Stored items from a collection
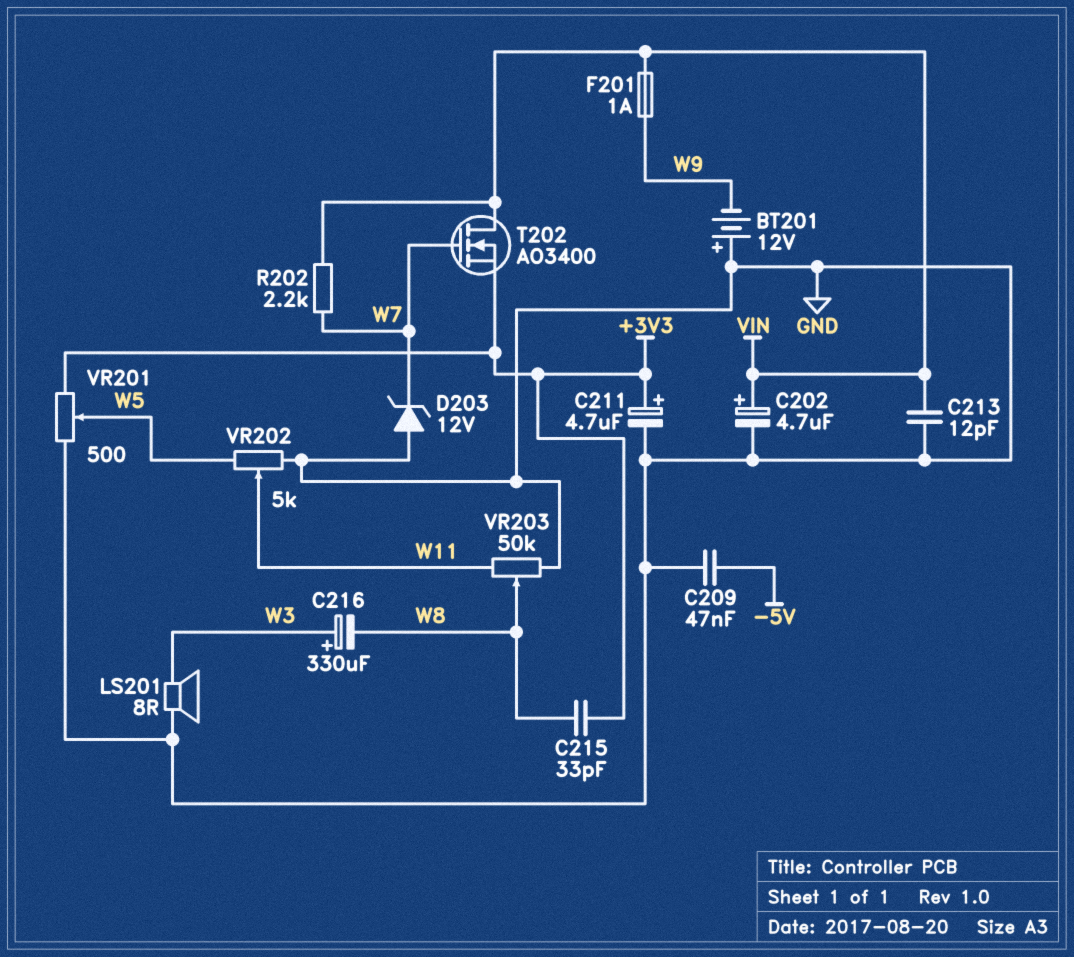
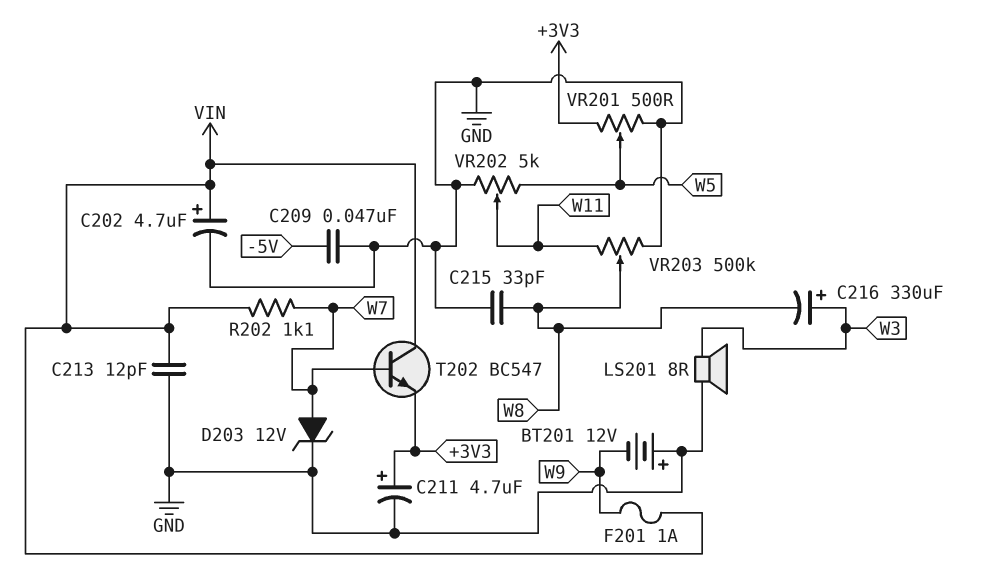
C215: 33pF (+3V3, W8) -> 33pF (GND, W8)
D203: zener 12V (A GND, K W7) -> zener 12V (A W7, K GND)
R202: 2.2k (VIN, W7) -> 1.1k (VIN, W7)
T202: NMOS AO3400 (G W7, D VIN, S +3V3) -> NPN BC547 (B W7, C VIN, E +3V3)
VR203: 50k (GND, W11, wiper W8) -> 500k (GND, W11, wiper W8)

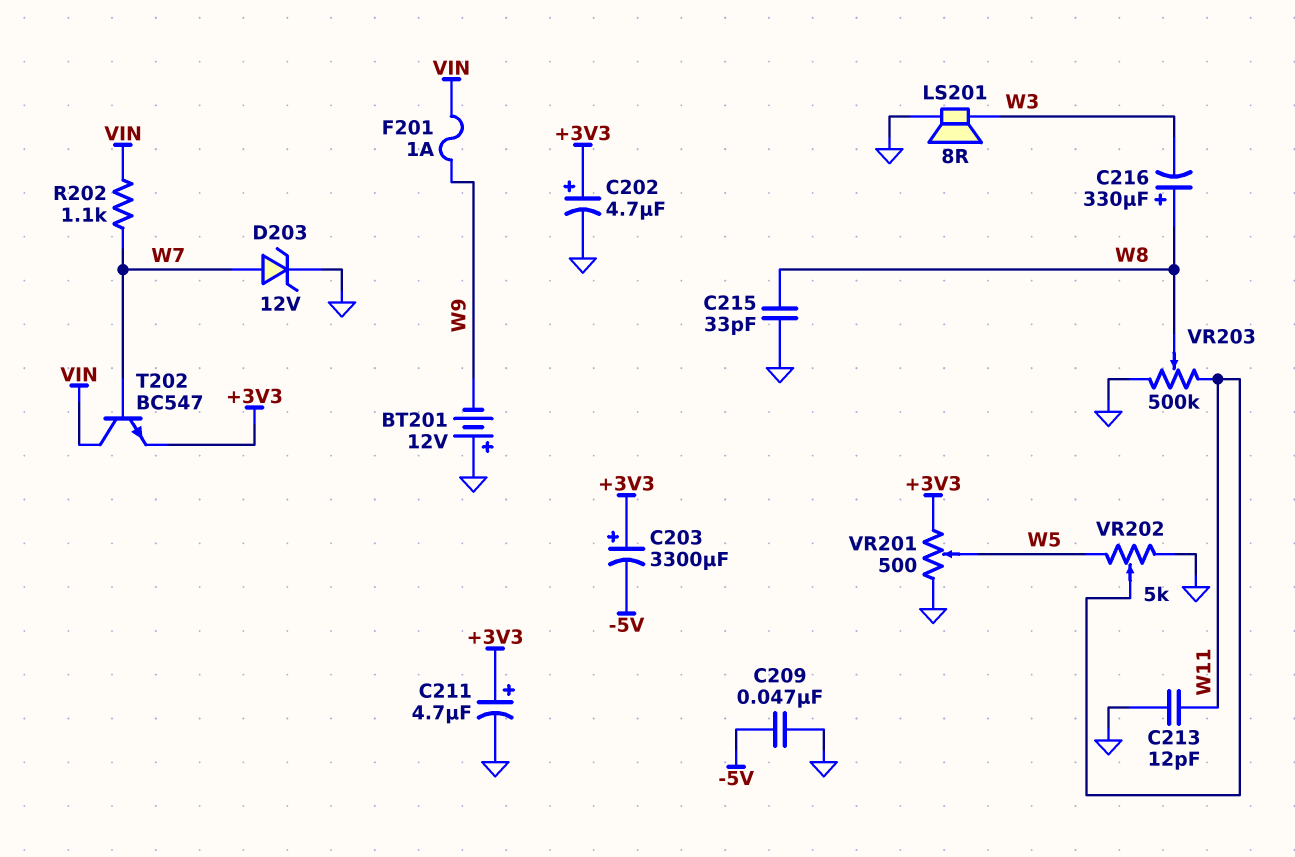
C202: 4.7uF (plus VIN, minus GND) -> 4.7uF (plus +3V3, minus GND)
C203: none -> 3300uF (plus +3V3, minus -5V)
C213: 12pF (GND, VIN) -> 12pF (GND, W11)
C216: 330uF (plus W3, minus W8) -> 330uF (plus W8, minus W3)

**Your goal**
Only the lines from the one containing "VR203: 50k (GND, W11, wiper" through the end of the records above should be retyped, exactly as they stand, with any pictures left out.

**Task output**
VR203: 50k (GND, W11, wiper W8) -> 500k (GND, W11, wiper W8)

C202: 4.7uF (plus VIN, minus GND) -> 4.7uF (plus +3V3, minus GND)
C203: none -> 3300uF (plus +3V3, minus -5V)
C213: 12pF (GND, VIN) -> 12pF (GND, W11)
C216: 330uF (plus W3, minus W8) -> 330uF (plus W8, minus W3)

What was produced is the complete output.